[Data to process Boundary: Start]

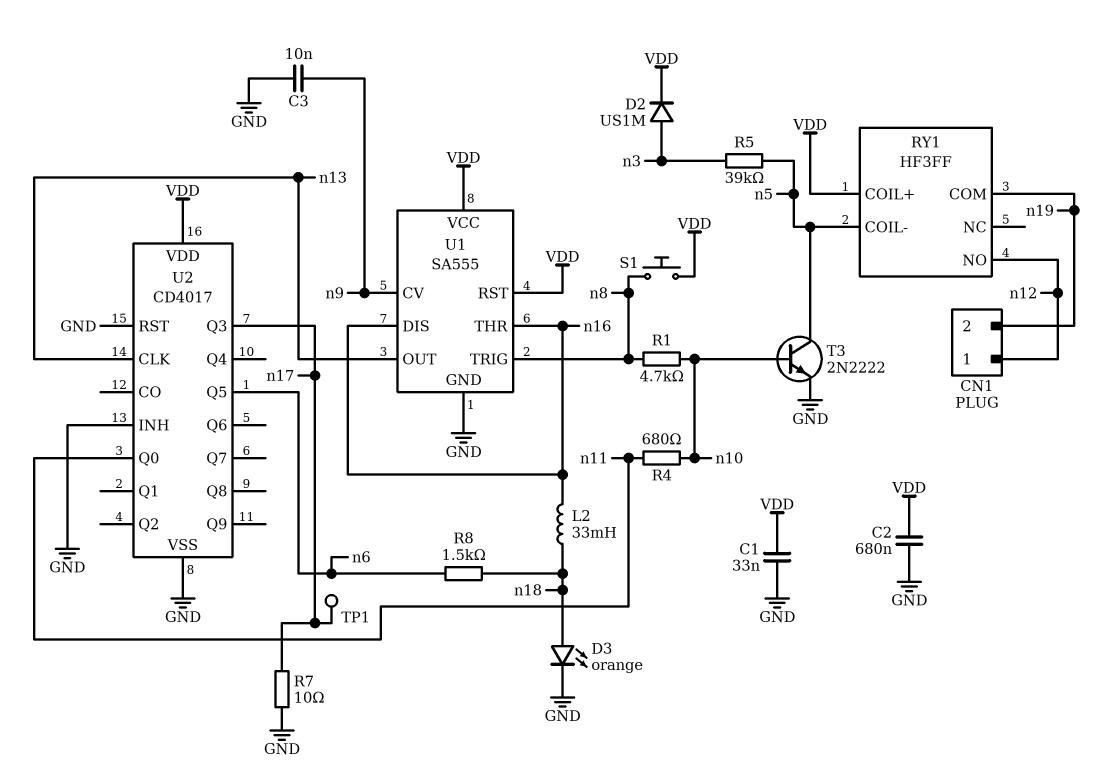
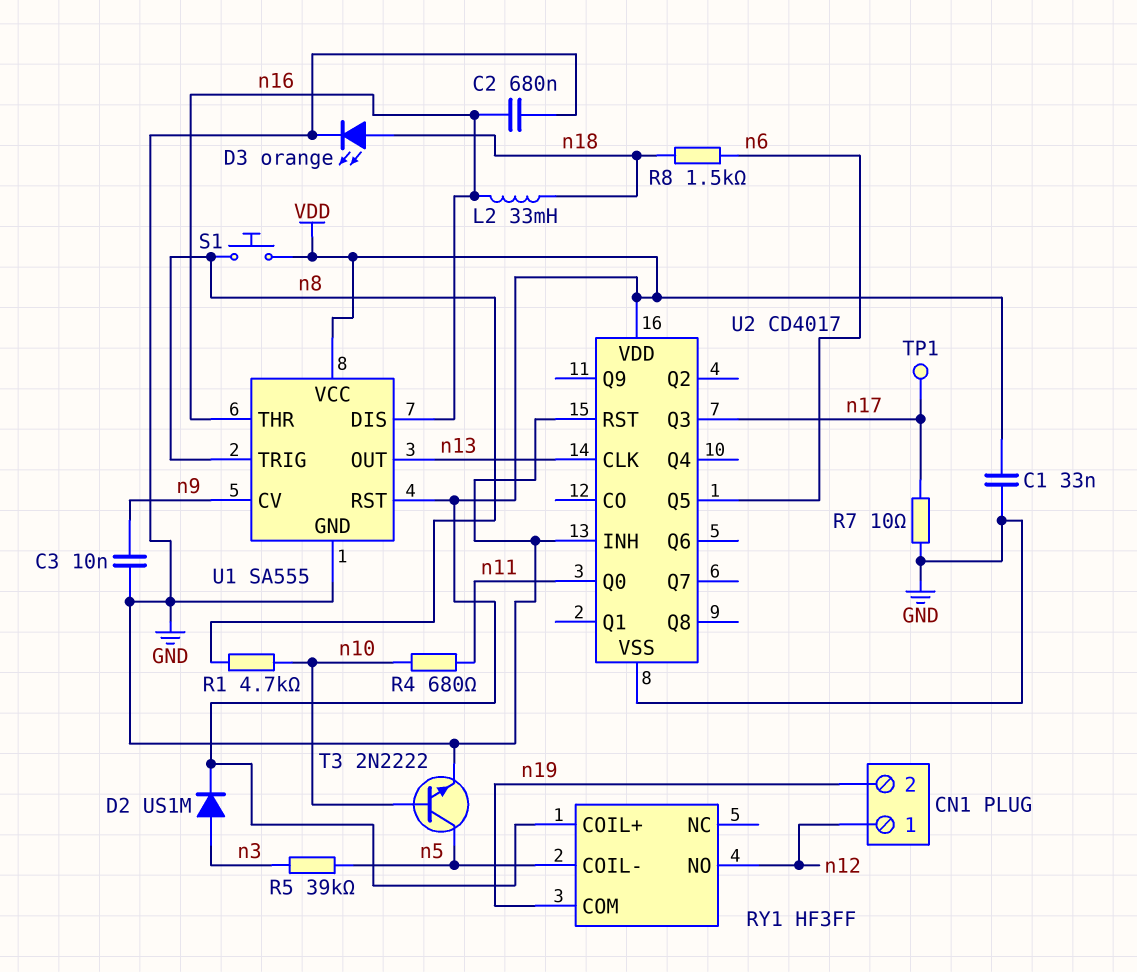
C2: 680nF (GND, VDD) -> 680nF (GND, n16)

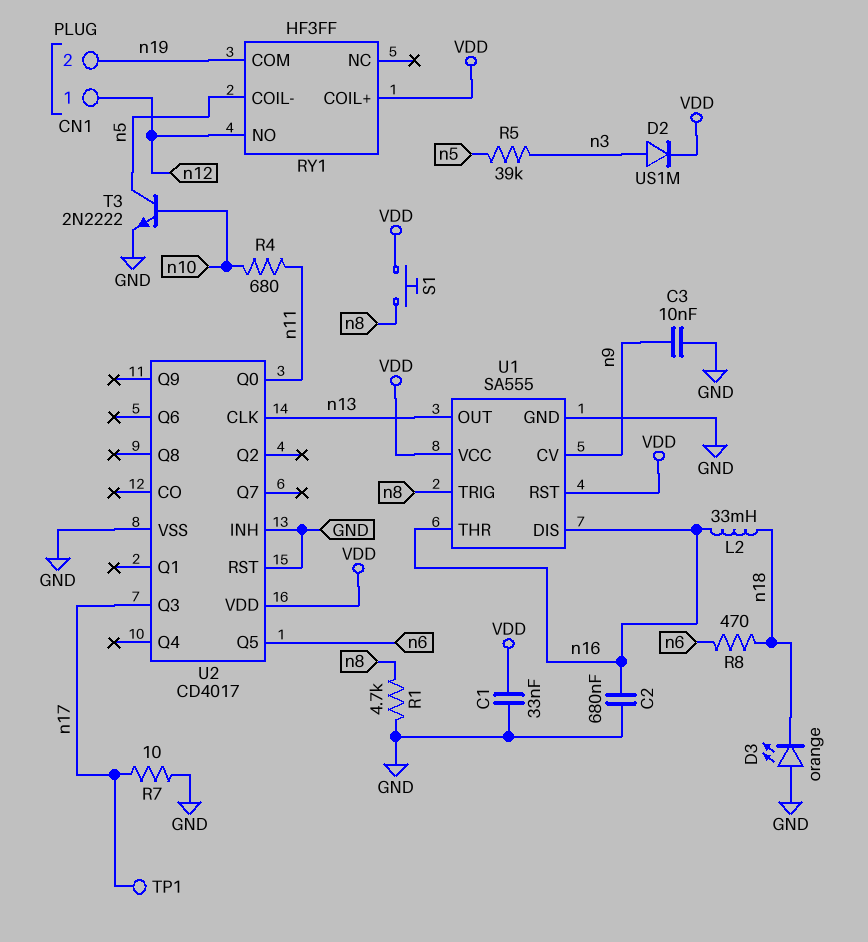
D3: LED orange (A n18, K GND) -> LED orange (A GND, K n18)
R1: 4.7k (n8, n10) -> 4.7k (GND, n8)
R8: 1.5k (n6, n18) -> 470 (n6, n18)

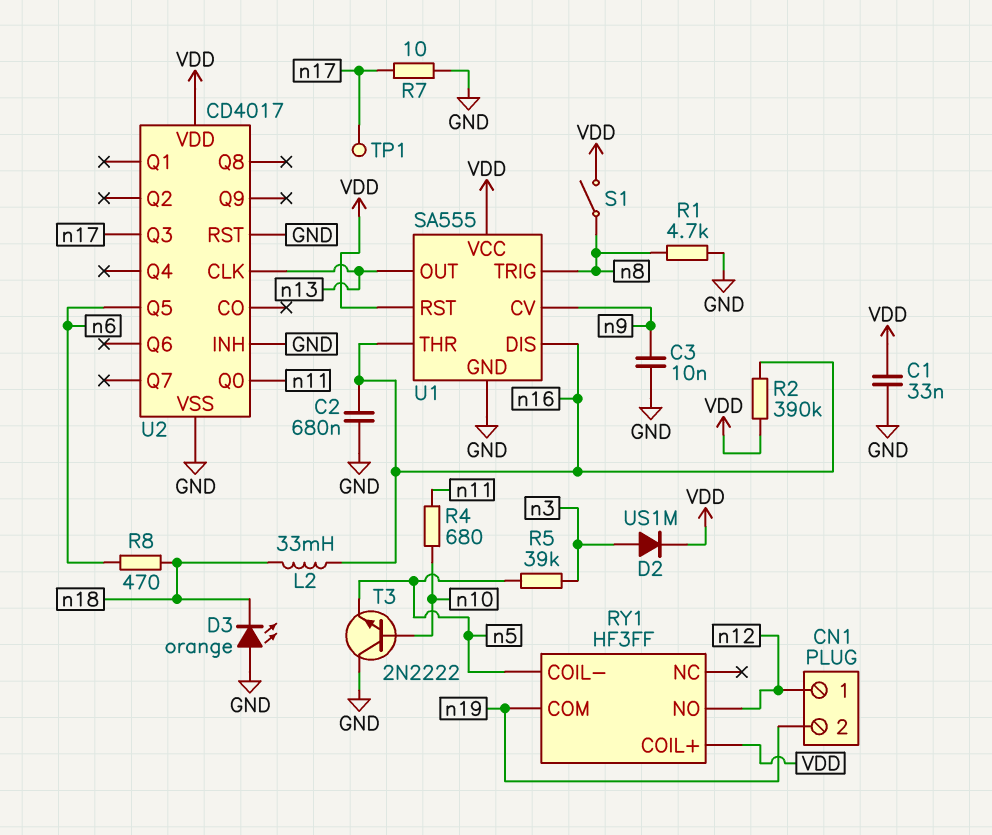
R2: none -> 390k (VDD, n16)
S1: button (VDD, n8) -> switch (VDD, n8)
T3: NPN 2N2222 (B n10, C n5, E GND) -> NPN 2N2222 (B n10, C GND, E n5)

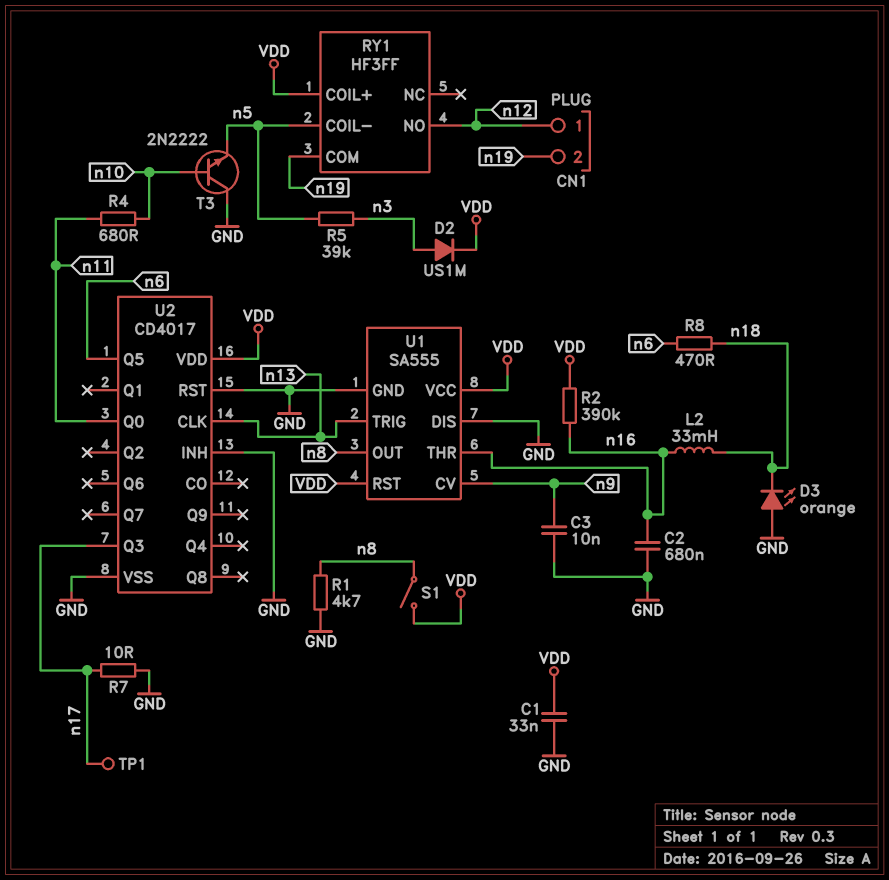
U1 pin DIS: n16 -> GND
U1 pin OUT: n13 -> n8
U1 pin TRIG: n8 -> n13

[Data to process Boundary: End]

Leaving the pictures out, copy exactly the lines from the line that contains "T3: NPN 2N2222" to the last line of the data, both ends included.

§ **Answer space**
T3: NPN 2N2222 (B n10, C n5, E GND) -> NPN 2N2222 (B n10, C GND, E n5)

U1 pin DIS: n16 -> GND
U1 pin OUT: n13 -> n8
U1 pin TRIG: n8 -> n13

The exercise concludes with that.